- _RECORDS FOR THE EXERCISE_

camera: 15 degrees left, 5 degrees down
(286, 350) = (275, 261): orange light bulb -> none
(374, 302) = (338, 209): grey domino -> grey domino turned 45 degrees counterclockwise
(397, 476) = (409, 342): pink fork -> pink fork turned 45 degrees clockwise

* * *

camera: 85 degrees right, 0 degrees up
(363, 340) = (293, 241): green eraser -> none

- _EXERCISE_
Consider the string "camera". State how many lines of the data contain it, giving the number alone.

- _SOLUTION FOR THIS TASK_
2